Any image in the records is to be dropped, and everything else duplicated precisely.

+++ Input data +++

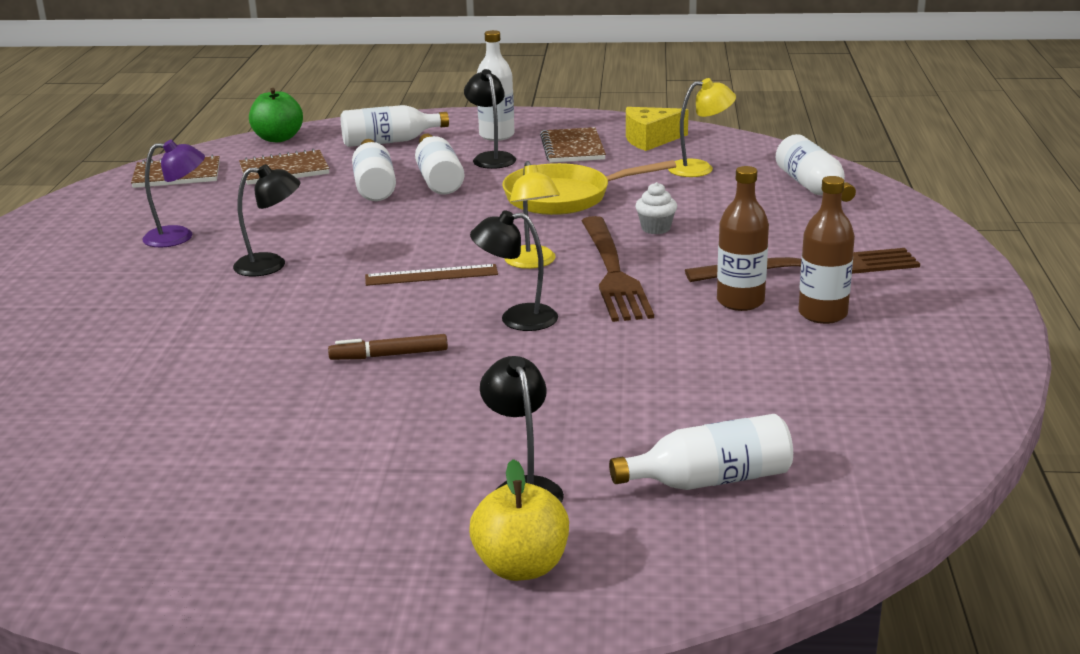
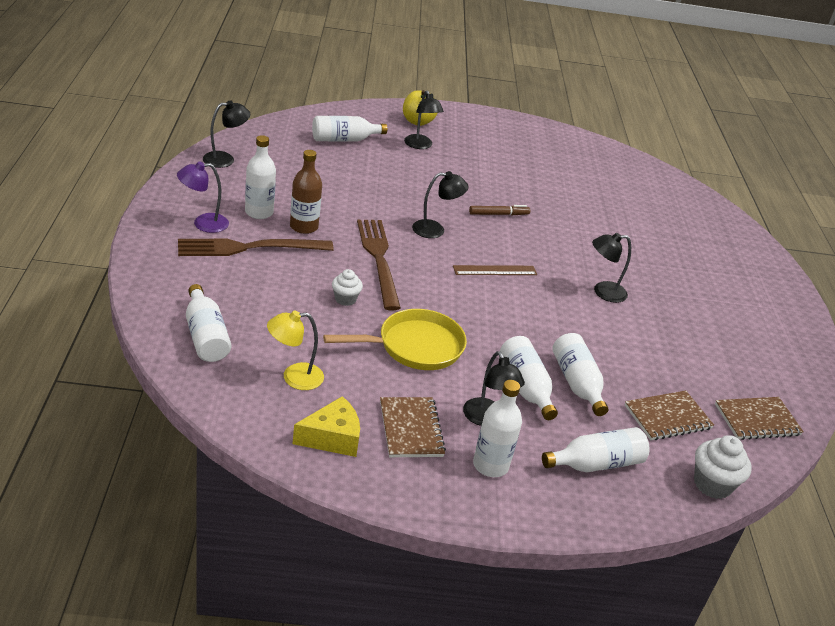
camera: 170 degrees right, 10 degrees up
(179, 236) = (687, 330): purple lamp -> purple lamp (203, 223)
(278, 138) = (712, 484): green apple -> white cupcake
(532, 263) = (431, 274): yellow lamp -> none
(822, 314) = (259, 212): brown bottle -> white bottle
(941, 398) = (225, 159): none -> black lamp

+++

• Reply:
camera: 170 degrees right, 10 degrees up
(179, 236) = (687, 330): purple lamp -> purple lamp (203, 223)
(278, 138) = (712, 484): green apple -> white cupcake
(532, 263) = (431, 274): yellow lamp -> none
(822, 314) = (259, 212): brown bottle -> white bottle
(941, 398) = (225, 159): none -> black lamp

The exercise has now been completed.